== Input ==

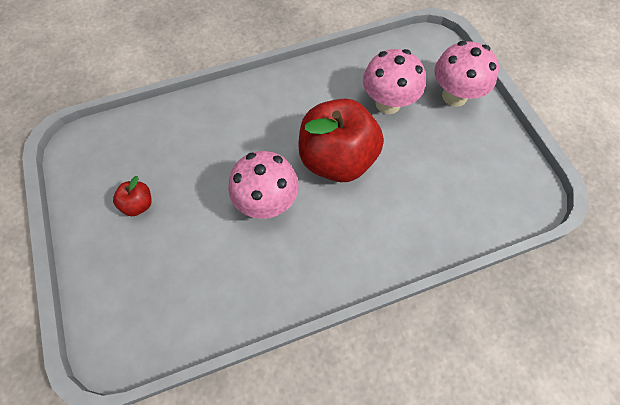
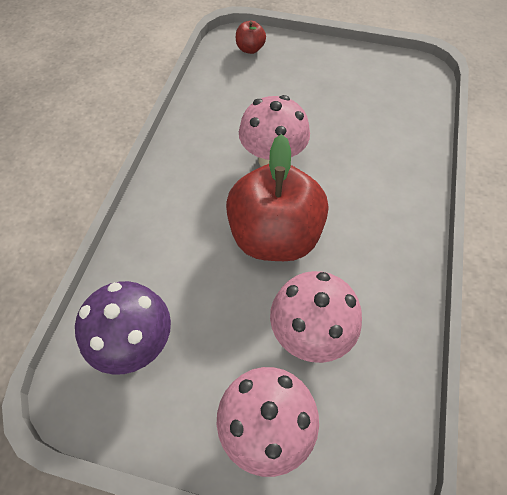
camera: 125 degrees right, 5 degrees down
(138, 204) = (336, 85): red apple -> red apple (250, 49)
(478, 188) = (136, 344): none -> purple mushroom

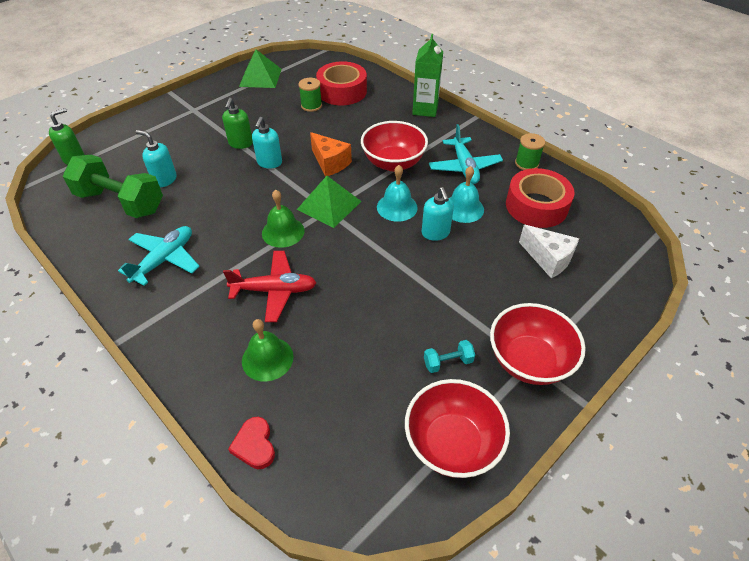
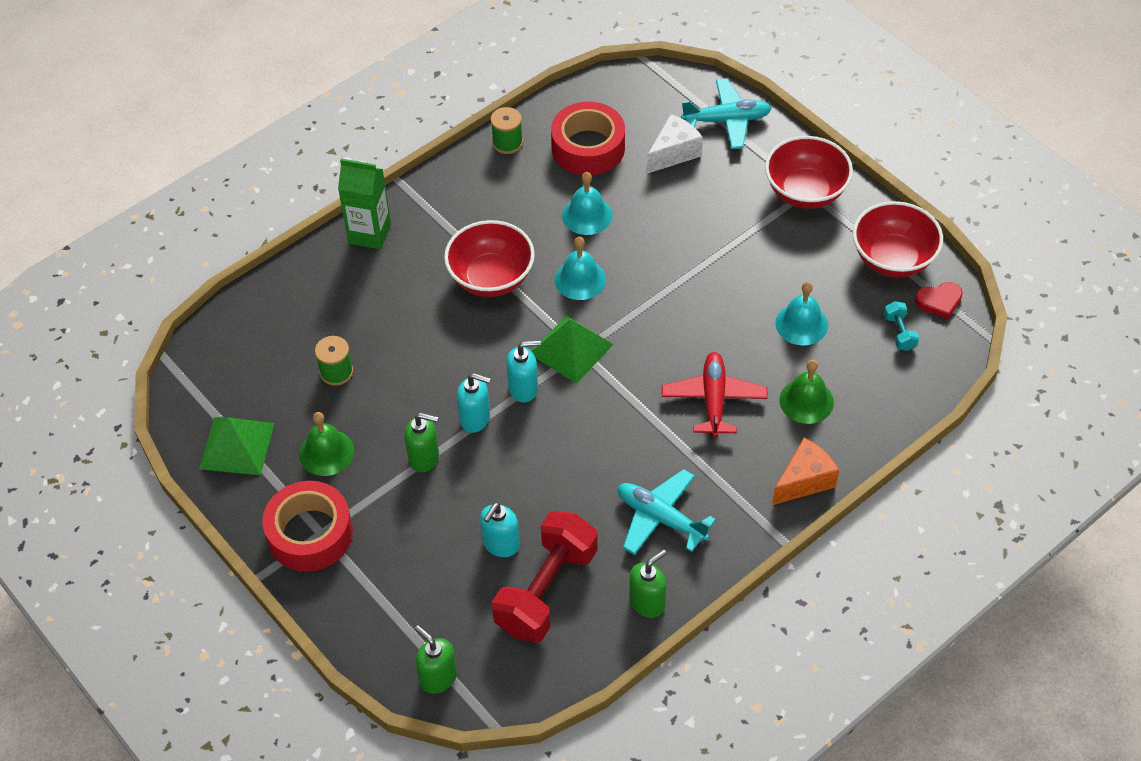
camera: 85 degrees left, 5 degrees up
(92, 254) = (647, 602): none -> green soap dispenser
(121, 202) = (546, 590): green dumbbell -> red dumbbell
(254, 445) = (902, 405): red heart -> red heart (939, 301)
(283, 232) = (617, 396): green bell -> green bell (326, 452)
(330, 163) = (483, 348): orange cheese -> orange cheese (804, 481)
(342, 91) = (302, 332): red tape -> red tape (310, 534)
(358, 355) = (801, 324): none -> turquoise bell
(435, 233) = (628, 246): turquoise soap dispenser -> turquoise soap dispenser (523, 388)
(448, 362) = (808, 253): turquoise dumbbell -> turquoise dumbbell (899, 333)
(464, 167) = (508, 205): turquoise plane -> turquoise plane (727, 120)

===
== Input ==

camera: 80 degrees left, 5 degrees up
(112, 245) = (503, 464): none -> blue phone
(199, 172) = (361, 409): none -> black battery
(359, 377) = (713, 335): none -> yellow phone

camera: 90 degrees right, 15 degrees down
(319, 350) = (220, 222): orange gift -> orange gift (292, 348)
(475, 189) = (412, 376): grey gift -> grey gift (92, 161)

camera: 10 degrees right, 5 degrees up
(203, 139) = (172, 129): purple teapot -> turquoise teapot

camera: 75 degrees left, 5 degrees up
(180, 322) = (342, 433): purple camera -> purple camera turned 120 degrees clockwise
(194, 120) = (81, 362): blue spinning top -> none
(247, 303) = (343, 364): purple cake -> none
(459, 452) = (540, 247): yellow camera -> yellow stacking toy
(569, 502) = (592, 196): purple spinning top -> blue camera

===

▸ Task to carry out
All lines in the data above from the one with "(199, 172) = (361, 409): none" through the one with "camera: 10 degrees right, 5 degrees up" must be repeated exactly, and no others.

▸ Solution to the problem
(199, 172) = (361, 409): none -> black battery
(359, 377) = (713, 335): none -> yellow phone

camera: 90 degrees right, 15 degrees down
(319, 350) = (220, 222): orange gift -> orange gift (292, 348)
(475, 189) = (412, 376): grey gift -> grey gift (92, 161)

camera: 10 degrees right, 5 degrees up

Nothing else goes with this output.